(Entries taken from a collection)
[Start of section]
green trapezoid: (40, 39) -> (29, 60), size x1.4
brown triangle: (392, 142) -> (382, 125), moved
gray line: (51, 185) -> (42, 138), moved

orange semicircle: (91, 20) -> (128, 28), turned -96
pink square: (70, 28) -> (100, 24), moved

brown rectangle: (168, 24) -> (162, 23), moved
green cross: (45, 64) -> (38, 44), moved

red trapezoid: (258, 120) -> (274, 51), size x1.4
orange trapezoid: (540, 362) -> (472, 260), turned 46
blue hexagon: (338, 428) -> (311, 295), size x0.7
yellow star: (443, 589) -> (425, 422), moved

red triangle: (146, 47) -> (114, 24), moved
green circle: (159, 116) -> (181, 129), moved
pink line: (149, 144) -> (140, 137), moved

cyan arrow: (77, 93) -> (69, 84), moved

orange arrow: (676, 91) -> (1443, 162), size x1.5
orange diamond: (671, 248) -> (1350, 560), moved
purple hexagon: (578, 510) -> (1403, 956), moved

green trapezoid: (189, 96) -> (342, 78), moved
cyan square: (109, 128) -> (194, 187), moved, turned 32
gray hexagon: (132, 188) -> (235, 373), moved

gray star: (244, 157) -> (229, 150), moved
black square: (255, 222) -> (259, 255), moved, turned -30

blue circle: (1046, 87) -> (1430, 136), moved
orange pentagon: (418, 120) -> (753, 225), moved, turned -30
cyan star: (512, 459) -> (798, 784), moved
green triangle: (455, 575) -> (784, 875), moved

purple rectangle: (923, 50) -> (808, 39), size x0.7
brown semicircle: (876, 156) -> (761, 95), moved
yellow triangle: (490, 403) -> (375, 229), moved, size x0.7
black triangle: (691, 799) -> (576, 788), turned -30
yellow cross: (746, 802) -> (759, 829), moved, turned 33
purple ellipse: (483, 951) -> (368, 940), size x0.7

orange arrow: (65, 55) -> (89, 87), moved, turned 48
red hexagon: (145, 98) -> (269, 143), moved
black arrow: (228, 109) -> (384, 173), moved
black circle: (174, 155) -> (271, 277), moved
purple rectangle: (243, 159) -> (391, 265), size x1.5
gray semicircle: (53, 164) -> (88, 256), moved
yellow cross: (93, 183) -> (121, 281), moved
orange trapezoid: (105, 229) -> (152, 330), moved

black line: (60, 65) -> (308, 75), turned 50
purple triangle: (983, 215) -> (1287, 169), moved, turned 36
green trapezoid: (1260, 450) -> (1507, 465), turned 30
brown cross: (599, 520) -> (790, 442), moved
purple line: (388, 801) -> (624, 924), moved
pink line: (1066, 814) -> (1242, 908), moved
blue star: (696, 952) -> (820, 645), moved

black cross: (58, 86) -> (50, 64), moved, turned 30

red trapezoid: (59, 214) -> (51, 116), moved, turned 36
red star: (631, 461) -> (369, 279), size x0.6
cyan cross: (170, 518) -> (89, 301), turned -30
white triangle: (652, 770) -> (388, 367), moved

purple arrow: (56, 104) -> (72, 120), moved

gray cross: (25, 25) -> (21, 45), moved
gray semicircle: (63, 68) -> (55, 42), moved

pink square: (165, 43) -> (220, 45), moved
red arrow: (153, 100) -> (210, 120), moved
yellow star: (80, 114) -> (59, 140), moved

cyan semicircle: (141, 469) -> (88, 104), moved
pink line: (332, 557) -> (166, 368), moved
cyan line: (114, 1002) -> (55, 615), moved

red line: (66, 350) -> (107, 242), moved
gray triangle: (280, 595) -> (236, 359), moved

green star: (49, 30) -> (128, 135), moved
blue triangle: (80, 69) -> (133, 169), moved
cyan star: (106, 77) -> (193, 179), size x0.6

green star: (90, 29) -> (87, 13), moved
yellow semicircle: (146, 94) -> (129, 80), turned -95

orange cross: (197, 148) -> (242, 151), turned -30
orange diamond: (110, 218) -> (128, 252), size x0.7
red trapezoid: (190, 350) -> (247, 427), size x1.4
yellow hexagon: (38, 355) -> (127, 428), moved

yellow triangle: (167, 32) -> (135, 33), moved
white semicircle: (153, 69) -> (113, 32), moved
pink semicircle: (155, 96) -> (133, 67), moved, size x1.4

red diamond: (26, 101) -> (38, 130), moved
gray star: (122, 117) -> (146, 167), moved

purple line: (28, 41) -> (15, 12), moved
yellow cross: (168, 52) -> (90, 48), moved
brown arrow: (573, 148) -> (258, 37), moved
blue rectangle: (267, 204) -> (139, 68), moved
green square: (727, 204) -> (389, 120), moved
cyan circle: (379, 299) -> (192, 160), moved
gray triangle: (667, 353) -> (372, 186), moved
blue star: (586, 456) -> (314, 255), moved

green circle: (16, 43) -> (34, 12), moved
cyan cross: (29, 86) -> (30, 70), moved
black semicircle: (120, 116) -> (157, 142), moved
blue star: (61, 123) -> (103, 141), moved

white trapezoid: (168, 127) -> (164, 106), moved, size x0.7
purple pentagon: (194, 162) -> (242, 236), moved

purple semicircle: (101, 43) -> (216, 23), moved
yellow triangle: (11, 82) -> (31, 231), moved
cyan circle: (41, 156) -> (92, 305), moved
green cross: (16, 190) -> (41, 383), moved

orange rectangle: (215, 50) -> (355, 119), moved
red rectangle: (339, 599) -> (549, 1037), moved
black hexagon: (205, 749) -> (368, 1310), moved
[End of section]
Your objective: Starting from the first line of the records above, retype each line exactly up to and including the one that contains "yellow star: (443, 589) -> (425, 422), moved", and nothing more.

Exercise solution:
green trapezoid: (40, 39) -> (29, 60), size x1.4
brown triangle: (392, 142) -> (382, 125), moved
gray line: (51, 185) -> (42, 138), moved

orange semicircle: (91, 20) -> (128, 28), turned -96
pink square: (70, 28) -> (100, 24), moved

brown rectangle: (168, 24) -> (162, 23), moved
green cross: (45, 64) -> (38, 44), moved

red trapezoid: (258, 120) -> (274, 51), size x1.4
orange trapezoid: (540, 362) -> (472, 260), turned 46
blue hexagon: (338, 428) -> (311, 295), size x0.7
yellow star: (443, 589) -> (425, 422), moved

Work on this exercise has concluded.